What you will do: Return all the lines below exactly. Any picture among them is omitted.

··· Excerpted data

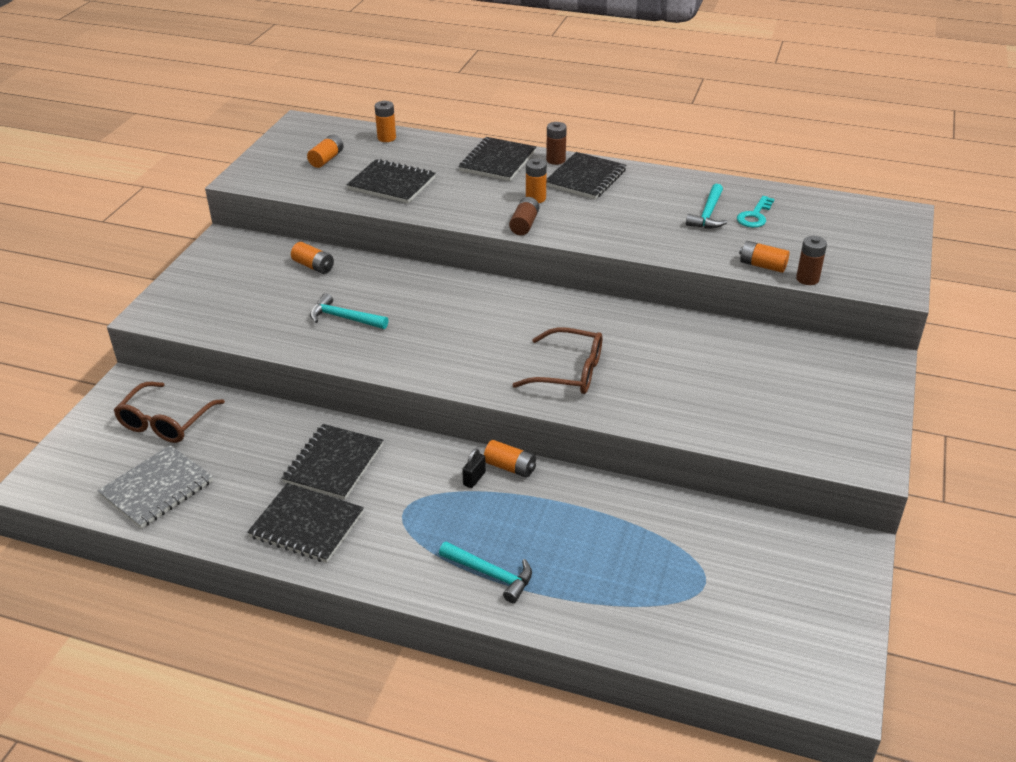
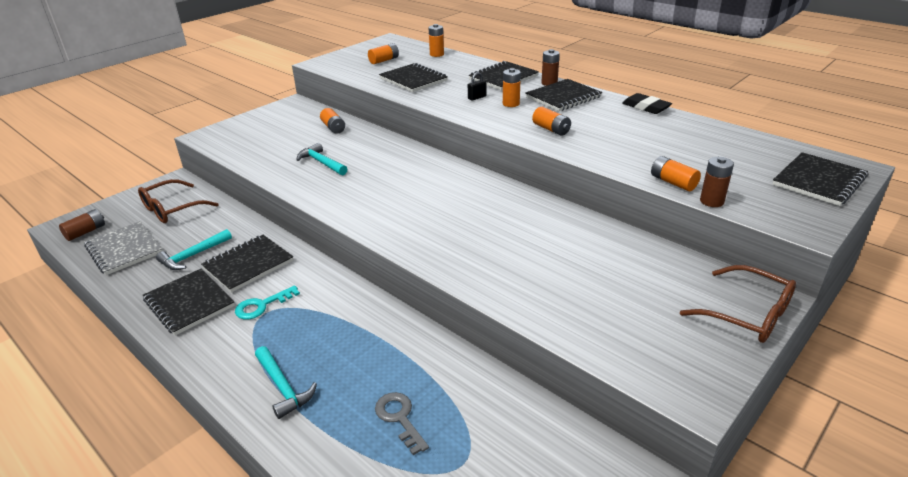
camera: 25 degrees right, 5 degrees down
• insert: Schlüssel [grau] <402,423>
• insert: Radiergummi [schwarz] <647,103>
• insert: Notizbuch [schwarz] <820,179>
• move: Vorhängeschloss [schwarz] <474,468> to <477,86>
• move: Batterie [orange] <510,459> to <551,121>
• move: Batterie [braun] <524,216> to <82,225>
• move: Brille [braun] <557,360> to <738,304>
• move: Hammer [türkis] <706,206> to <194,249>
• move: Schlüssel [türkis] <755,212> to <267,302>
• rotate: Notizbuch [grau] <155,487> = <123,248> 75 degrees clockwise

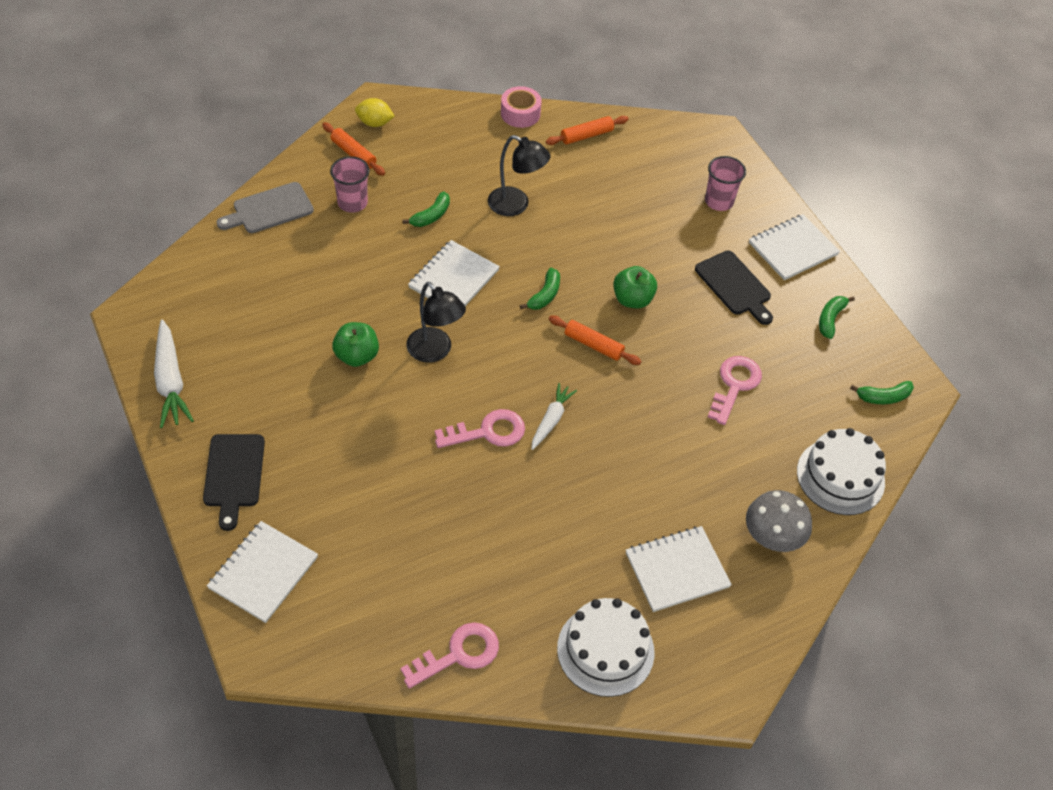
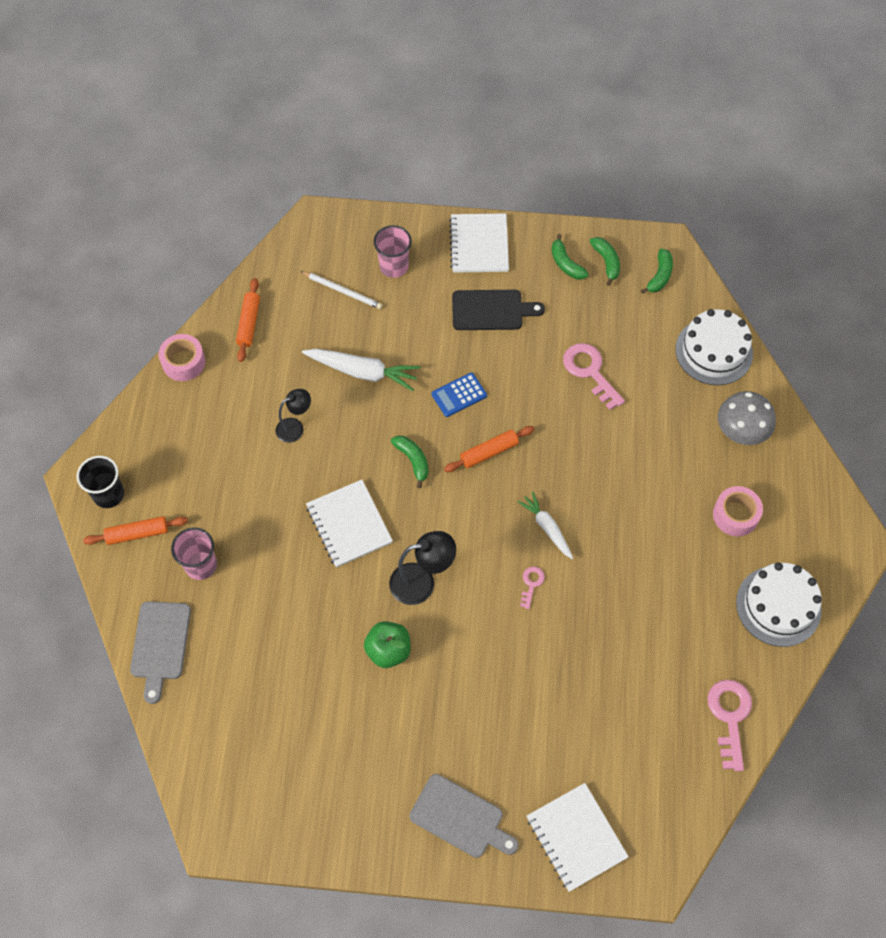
camera: 55 degrees left, 10 degrees up
• insert: Bleistift [weiß] <341,290>
• move: Karotte [weiß] <174,373> to <361,370>
• move: Banane [grün] <426,209> to <604,261>
• replace: Zitrone [gelb] <375,112> to Becher [schwarz] <100,482>
• replace: Apfel [grün] <635,287> to Taschenrechner [blau] <459,394>
• replace: Notizbuch [weiß] <679,569> to Klebeband [rosa] <738,511>
• recolor: Schneidebrett [schwarz] <234,482> to Schneidebrett [grau] <464,816>
• resize: Schlüssel [rosa] <480,428> = <532,588> x0.52
• resize: Lampe [schwarz] <519,175> = <293,416> x0.66

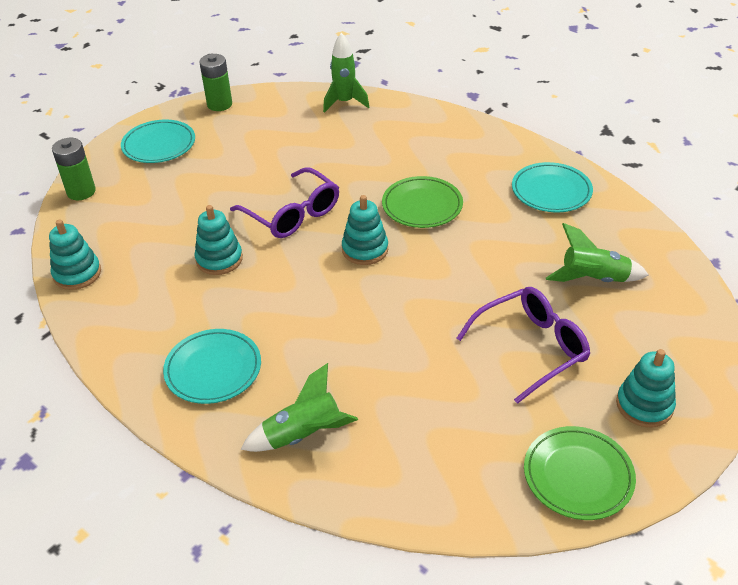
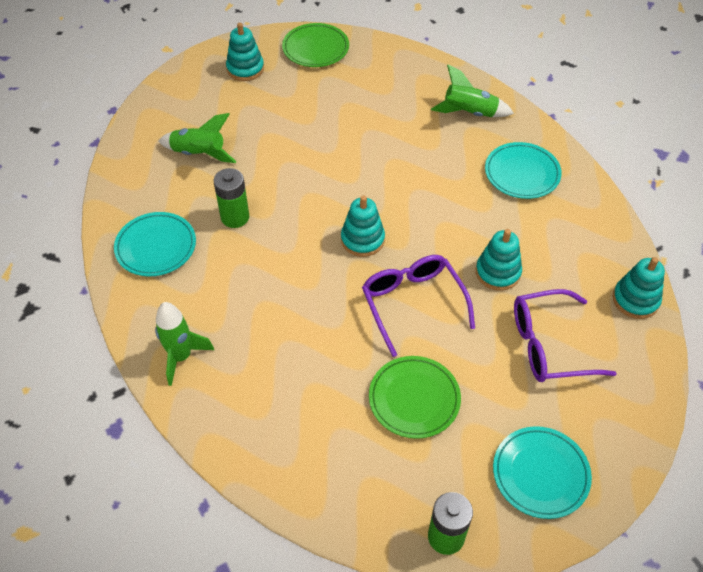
camera: 160 degrees left, 10 degrees up
• move: Batterie [grün] <74,169> to <231,198>
• move: Rakete [grün] <346,73> to <184,344>
• move: Teller [grün] <422,202> to <415,397>
• move: Brille [lila] <523,345> to <565,335>

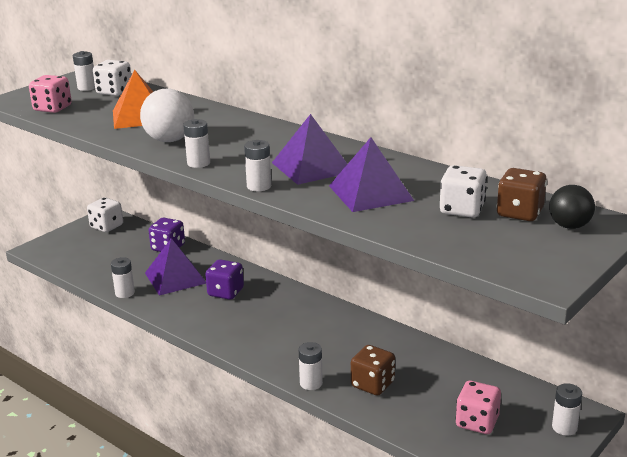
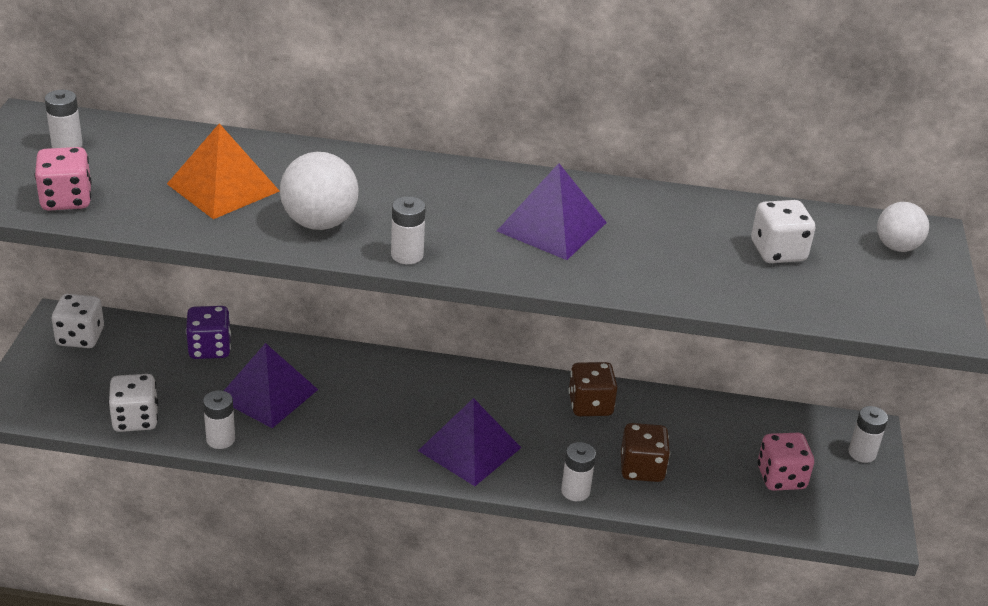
camera: 35 degrees left, 10 degrees up
• delete: Spielwürfel [lila] <224,279>
• delete: Batterie [weiß] <257,165>
• move: Spielwürfel [weiß] <112,78> to <133,403>
• move: Pyramide [lila] <371,174> to <469,442>
• move: Spielwürfel [braun] <522,194> to <593,389>
• recolor: Ball [schwarz] <572,207> to Ball [weiß] <903,227>

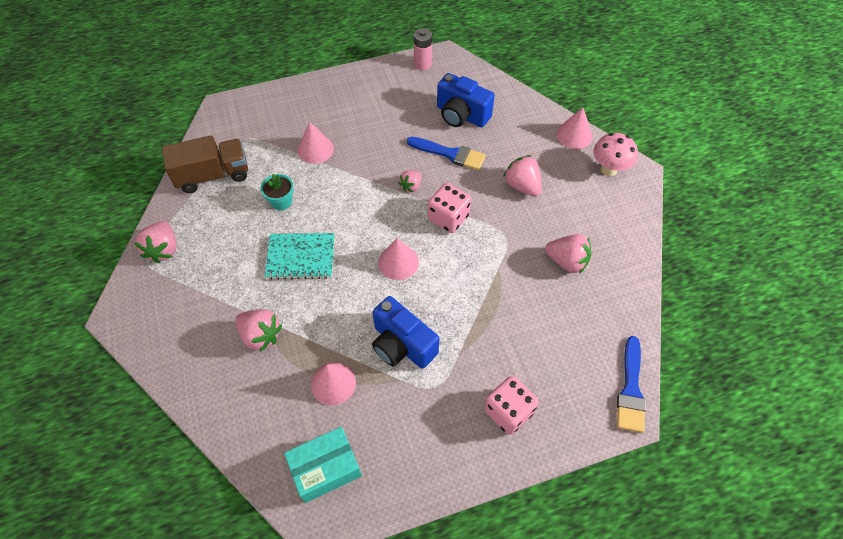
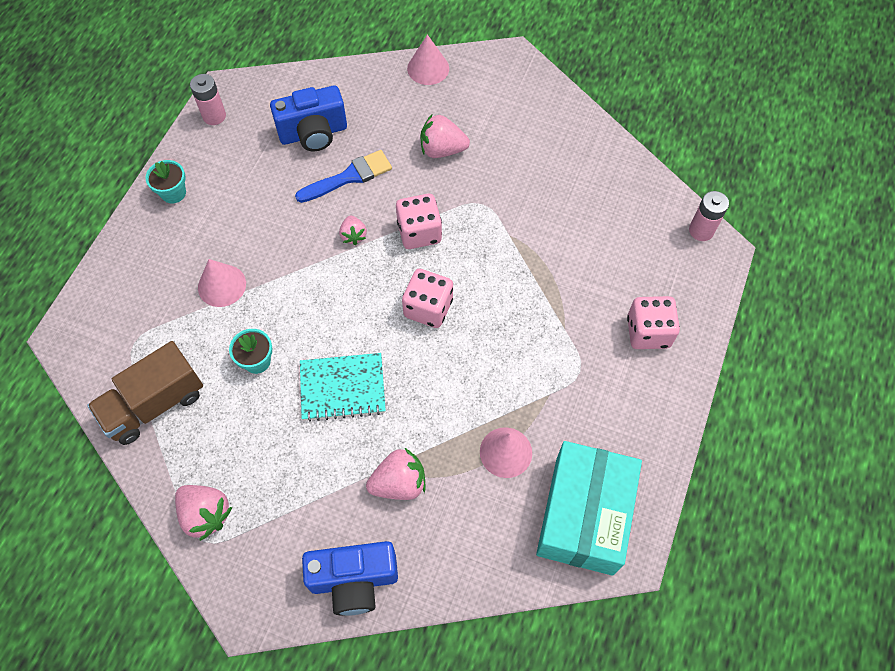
camera: 50 degrees left, 5 degrees up
• delete: Erdbeere [rosa] <568,254>
• delete: Pilz [rosa] <615,154>
• insert: Blumentopf [türkis] <165,182>
• move: Kamera [blau] <405,332> to <350,578>
• replace: Kegel [rosa] <398,259> to Spielwürfel [rosa] <427,298>
• replace: Pinsel [blau] <631,384> to Batterie [rosa] <709,216>
• rotate: Lastwagen [braun] <205,164> = <145,393> 150 degrees counterclockwise
• rotate: Notizbuch [türkis] <299,256> = <343,387> 45 degrees clockwise
• resize: Schachtel [türkis] <323,465> = <589,508> x1.53

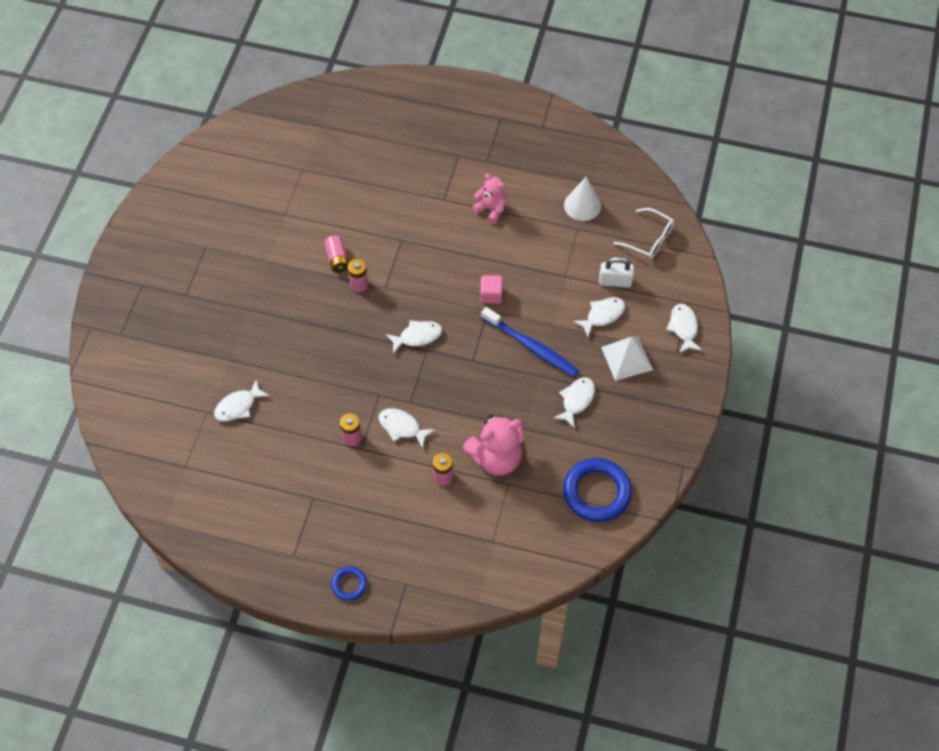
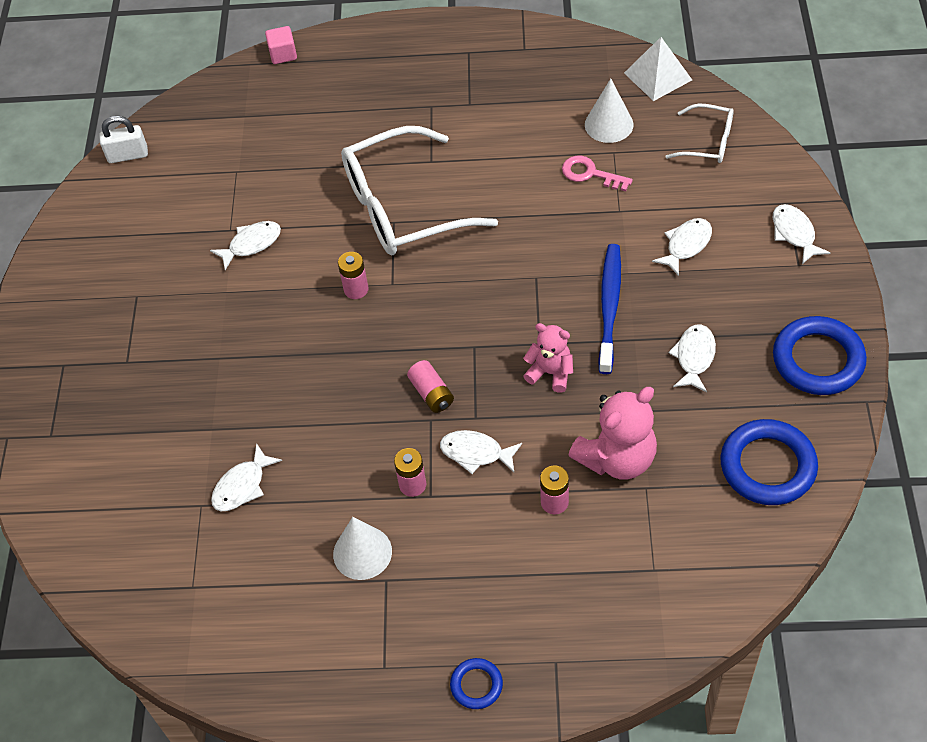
camera: 10 degrees left, 5 degrees down
• insert: Kegel [weiß] <362,548>
• insert: Brille [weiß] <419,190>
• insert: Schlüssel [rosa] <597,173>
• insert: Ring [blau] <820,355>
• move: Batterie [rosa] <336,254> to <430,386>
• move: Fisch [weiß] <414,336> to <245,245>
• move: Teddybär [rosa] <489,199> to <548,358>
• move: Kubus [rosa] <491,289> to <281,45>
• move: Vorhängeschloss [weiß] <616,272> to <123,139>
• move: Pyramide [weiß] <627,359> to <658,69>
• rotate: Zahnbürste [blau] <530,342> = <609,309> 105 degrees counterclockwise

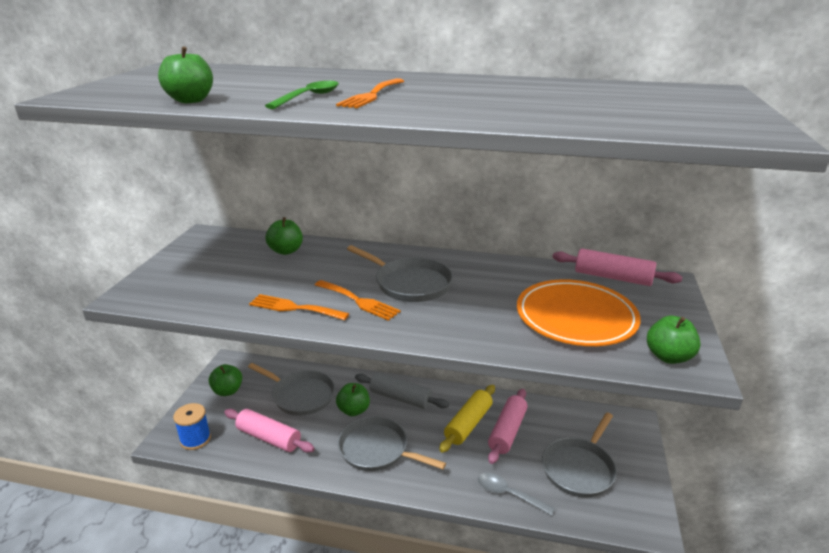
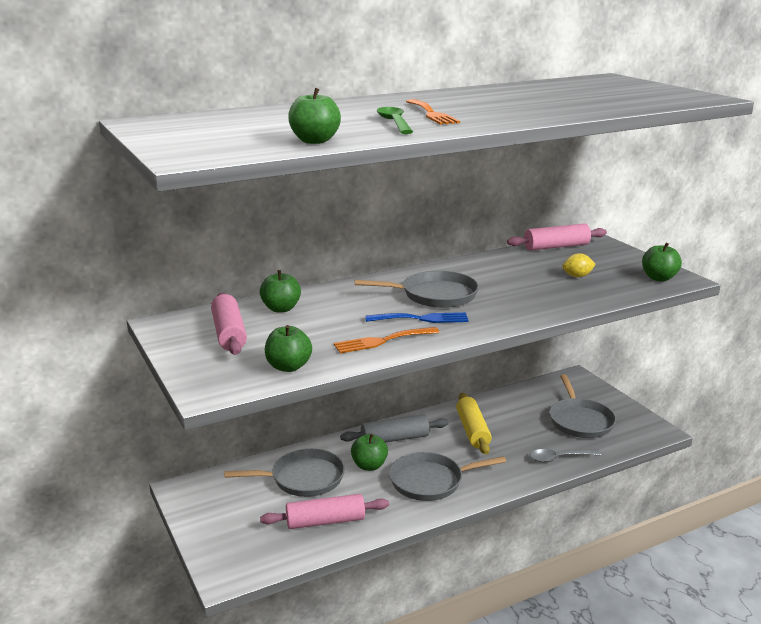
camera: 40 degrees left, 5 degrees down
• delete: Garnrolle [blau] <192,426>
• move: Apfel [grün] <225,380> to <288,348>
• move: Nudelholz [rosa] <507,426> to <229,324>
• replace: Teller [orange] <579,312> to Zitrone [gelb] <579,265>
• recolor: Gabel [orange] <358,300> to Gabel [blau] <417,317>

······

Response area:
camera: 25 degrees right, 5 degrees down
• insert: Schlüssel [grau] <402,423>
• insert: Radiergummi [schwarz] <647,103>
• insert: Notizbuch [schwarz] <820,179>
• move: Vorhängeschloss [schwarz] <474,468> to <477,86>
• move: Batterie [orange] <510,459> to <551,121>
• move: Batterie [braun] <524,216> to <82,225>
• move: Brille [braun] <557,360> to <738,304>
• move: Hammer [türkis] <706,206> to <194,249>
• move: Schlüssel [türkis] <755,212> to <267,302>
• rotate: Notizbuch [grau] <155,487> = <123,248> 75 degrees clockwise

camera: 55 degrees left, 10 degrees up
• insert: Bleistift [weiß] <341,290>
• move: Karotte [weiß] <174,373> to <361,370>
• move: Banane [grün] <426,209> to <604,261>
• replace: Zitrone [gelb] <375,112> to Becher [schwarz] <100,482>
• replace: Apfel [grün] <635,287> to Taschenrechner [blau] <459,394>
• replace: Notizbuch [weiß] <679,569> to Klebeband [rosa] <738,511>
• recolor: Schneidebrett [schwarz] <234,482> to Schneidebrett [grau] <464,816>
• resize: Schlüssel [rosa] <480,428> = <532,588> x0.52
• resize: Lampe [schwarz] <519,175> = <293,416> x0.66

camera: 160 degrees left, 10 degrees up
• move: Batterie [grün] <74,169> to <231,198>
• move: Rakete [grün] <346,73> to <184,344>
• move: Teller [grün] <422,202> to <415,397>
• move: Brille [lila] <523,345> to <565,335>

camera: 35 degrees left, 10 degrees up
• delete: Spielwürfel [lila] <224,279>
• delete: Batterie [weiß] <257,165>
• move: Spielwürfel [weiß] <112,78> to <133,403>
• move: Pyramide [lila] <371,174> to <469,442>
• move: Spielwürfel [braun] <522,194> to <593,389>
• recolor: Ball [schwarz] <572,207> to Ball [weiß] <903,227>

camera: 50 degrees left, 5 degrees up
• delete: Erdbeere [rosa] <568,254>
• delete: Pilz [rosa] <615,154>
• insert: Blumentopf [türkis] <165,182>
• move: Kamera [blau] <405,332> to <350,578>
• replace: Kegel [rosa] <398,259> to Spielwürfel [rosa] <427,298>
• replace: Pinsel [blau] <631,384> to Batterie [rosa] <709,216>
• rotate: Lastwagen [braun] <205,164> = <145,393> 150 degrees counterclockwise
• rotate: Notizbuch [türkis] <299,256> = <343,387> 45 degrees clockwise
• resize: Schachtel [türkis] <323,465> = <589,508> x1.53

camera: 10 degrees left, 5 degrees down
• insert: Kegel [weiß] <362,548>
• insert: Brille [weiß] <419,190>
• insert: Schlüssel [rosa] <597,173>
• insert: Ring [blau] <820,355>
• move: Batterie [rosa] <336,254> to <430,386>
• move: Fisch [weiß] <414,336> to <245,245>
• move: Teddybär [rosa] <489,199> to <548,358>
• move: Kubus [rosa] <491,289> to <281,45>
• move: Vorhängeschloss [weiß] <616,272> to <123,139>
• move: Pyramide [weiß] <627,359> to <658,69>
• rotate: Zahnbürste [blau] <530,342> = <609,309> 105 degrees counterclockwise

camera: 40 degrees left, 5 degrees down
• delete: Garnrolle [blau] <192,426>
• move: Apfel [grün] <225,380> to <288,348>
• move: Nudelholz [rosa] <507,426> to <229,324>
• replace: Teller [orange] <579,312> to Zitrone [gelb] <579,265>
• recolor: Gabel [orange] <358,300> to Gabel [blau] <417,317>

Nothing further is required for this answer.